(Records from a data collection)
:::::
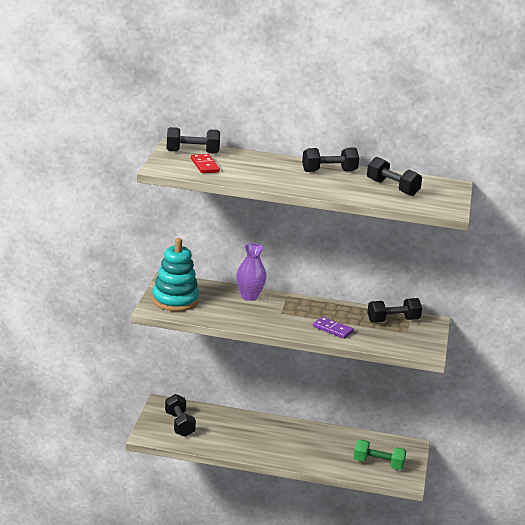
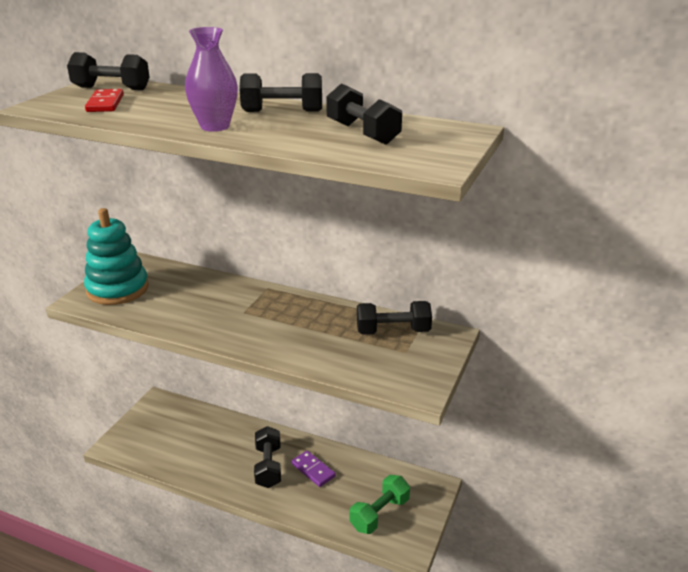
camera: 15 degrees right, 5 degrees up
(179, 424) = (159, 432): black dumbbell -> black dumbbell (268, 466)
(249, 296) = (217, 287): purple vase -> purple vase (215, 126)
(333, 329) = (298, 342): purple domino -> purple domino (313, 470)
(378, 464) = (379, 514): green dumbbell -> green dumbbell turned 75 degrees counterclockwise

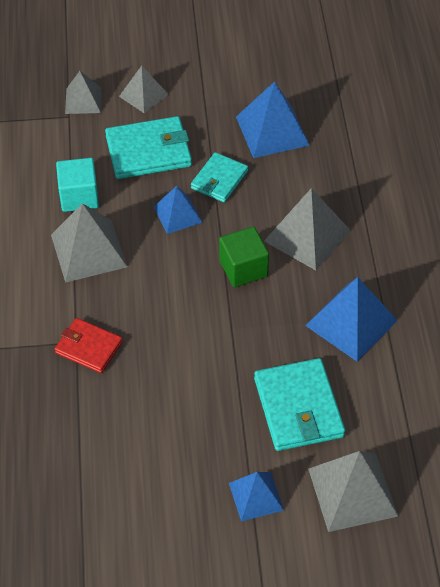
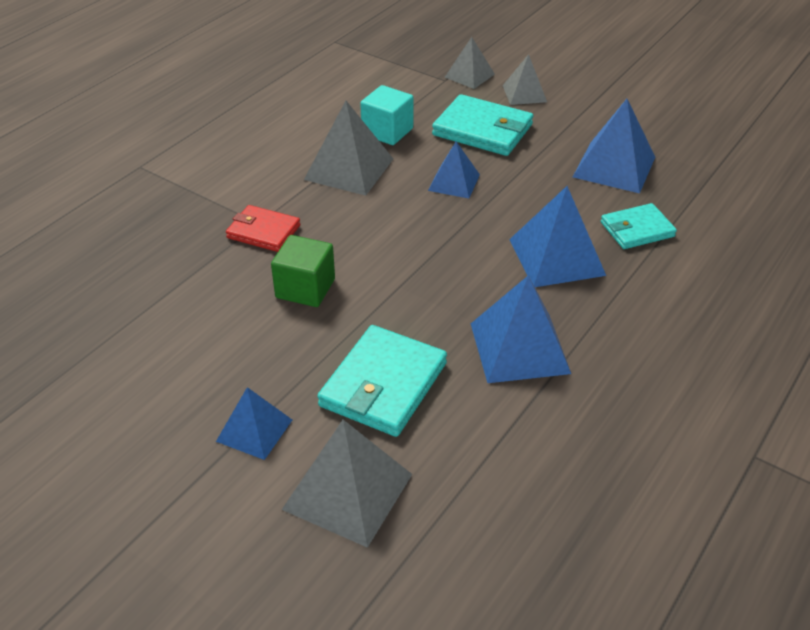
camera: 40 degrees right, 10 degrees down
(88, 347) = (263, 231): red wallet -> red wallet turned 45 degrees counterclockwise
(219, 180) = (521, 177): turquoise wallet -> turquoise wallet (637, 229)
(243, 268) = (465, 249): green cube -> green cube (305, 288)
(307, 235) = (556, 257): grey pyramid -> blue pyramid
:::::
**Work to be completed**
Transcribe exactly, and only, the lines from the one bearing "(219, 180) = (521, 177): turquoise" through the last line of the entries, counting both.

**Response area**
(219, 180) = (521, 177): turquoise wallet -> turquoise wallet (637, 229)
(243, 268) = (465, 249): green cube -> green cube (305, 288)
(307, 235) = (556, 257): grey pyramid -> blue pyramid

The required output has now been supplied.